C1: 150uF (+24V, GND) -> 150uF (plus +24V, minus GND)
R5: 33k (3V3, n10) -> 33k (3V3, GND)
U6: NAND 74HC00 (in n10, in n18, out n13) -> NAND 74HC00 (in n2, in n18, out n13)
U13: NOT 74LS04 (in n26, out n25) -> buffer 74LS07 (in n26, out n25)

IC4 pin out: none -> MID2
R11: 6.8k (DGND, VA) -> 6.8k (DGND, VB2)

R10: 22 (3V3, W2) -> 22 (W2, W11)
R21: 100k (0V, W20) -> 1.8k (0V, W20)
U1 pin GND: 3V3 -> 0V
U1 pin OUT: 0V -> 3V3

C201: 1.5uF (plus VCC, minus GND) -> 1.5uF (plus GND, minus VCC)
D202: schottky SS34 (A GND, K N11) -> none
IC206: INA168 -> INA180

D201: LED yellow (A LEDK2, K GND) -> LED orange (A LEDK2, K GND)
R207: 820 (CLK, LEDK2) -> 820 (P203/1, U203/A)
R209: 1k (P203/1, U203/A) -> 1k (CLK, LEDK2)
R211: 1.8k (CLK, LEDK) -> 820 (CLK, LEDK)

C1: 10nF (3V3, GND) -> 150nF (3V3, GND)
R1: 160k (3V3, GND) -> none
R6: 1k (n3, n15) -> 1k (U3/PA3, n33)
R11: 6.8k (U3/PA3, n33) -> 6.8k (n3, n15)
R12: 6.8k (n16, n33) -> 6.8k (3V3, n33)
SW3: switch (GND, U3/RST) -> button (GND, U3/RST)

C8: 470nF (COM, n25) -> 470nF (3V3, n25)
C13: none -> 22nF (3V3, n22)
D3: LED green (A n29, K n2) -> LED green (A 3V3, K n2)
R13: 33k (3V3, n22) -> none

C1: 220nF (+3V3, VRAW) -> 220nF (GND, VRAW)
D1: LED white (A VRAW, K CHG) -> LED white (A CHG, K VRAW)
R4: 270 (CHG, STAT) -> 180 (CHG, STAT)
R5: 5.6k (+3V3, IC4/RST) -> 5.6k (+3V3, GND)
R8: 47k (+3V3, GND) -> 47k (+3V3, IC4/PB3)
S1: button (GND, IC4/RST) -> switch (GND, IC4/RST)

----------------------------------------

THE TASK: All entries must be repeated verbatim.

ANSWER TO THE EXERCISE:
C1: 150uF (+24V, GND) -> 150uF (plus +24V, minus GND)
R5: 33k (3V3, n10) -> 33k (3V3, GND)
U6: NAND 74HC00 (in n10, in n18, out n13) -> NAND 74HC00 (in n2, in n18, out n13)
U13: NOT 74LS04 (in n26, out n25) -> buffer 74LS07 (in n26, out n25)

IC4 pin out: none -> MID2
R11: 6.8k (DGND, VA) -> 6.8k (DGND, VB2)

R10: 22 (3V3, W2) -> 22 (W2, W11)
R21: 100k (0V, W20) -> 1.8k (0V, W20)
U1 pin GND: 3V3 -> 0V
U1 pin OUT: 0V -> 3V3

C201: 1.5uF (plus VCC, minus GND) -> 1.5uF (plus GND, minus VCC)
D202: schottky SS34 (A GND, K N11) -> none
IC206: INA168 -> INA180

D201: LED yellow (A LEDK2, K GND) -> LED orange (A LEDK2, K GND)
R207: 820 (CLK, LEDK2) -> 820 (P203/1, U203/A)
R209: 1k (P203/1, U203/A) -> 1k (CLK, LEDK2)
R211: 1.8k (CLK, LEDK) -> 820 (CLK, LEDK)

C1: 10nF (3V3, GND) -> 150nF (3V3, GND)
R1: 160k (3V3, GND) -> none
R6: 1k (n3, n15) -> 1k (U3/PA3, n33)
R11: 6.8k (U3/PA3, n33) -> 6.8k (n3, n15)
R12: 6.8k (n16, n33) -> 6.8k (3V3, n33)
SW3: switch (GND, U3/RST) -> button (GND, U3/RST)

C8: 470nF (COM, n25) -> 470nF (3V3, n25)
C13: none -> 22nF (3V3, n22)
D3: LED green (A n29, K n2) -> LED green (A 3V3, K n2)
R13: 33k (3V3, n22) -> none

C1: 220nF (+3V3, VRAW) -> 220nF (GND, VRAW)
D1: LED white (A VRAW, K CHG) -> LED white (A CHG, K VRAW)
R4: 270 (CHG, STAT) -> 180 (CHG, STAT)
R5: 5.6k (+3V3, IC4/RST) -> 5.6k (+3V3, GND)
R8: 47k (+3V3, GND) -> 47k (+3V3, IC4/PB3)
S1: button (GND, IC4/RST) -> switch (GND, IC4/RST)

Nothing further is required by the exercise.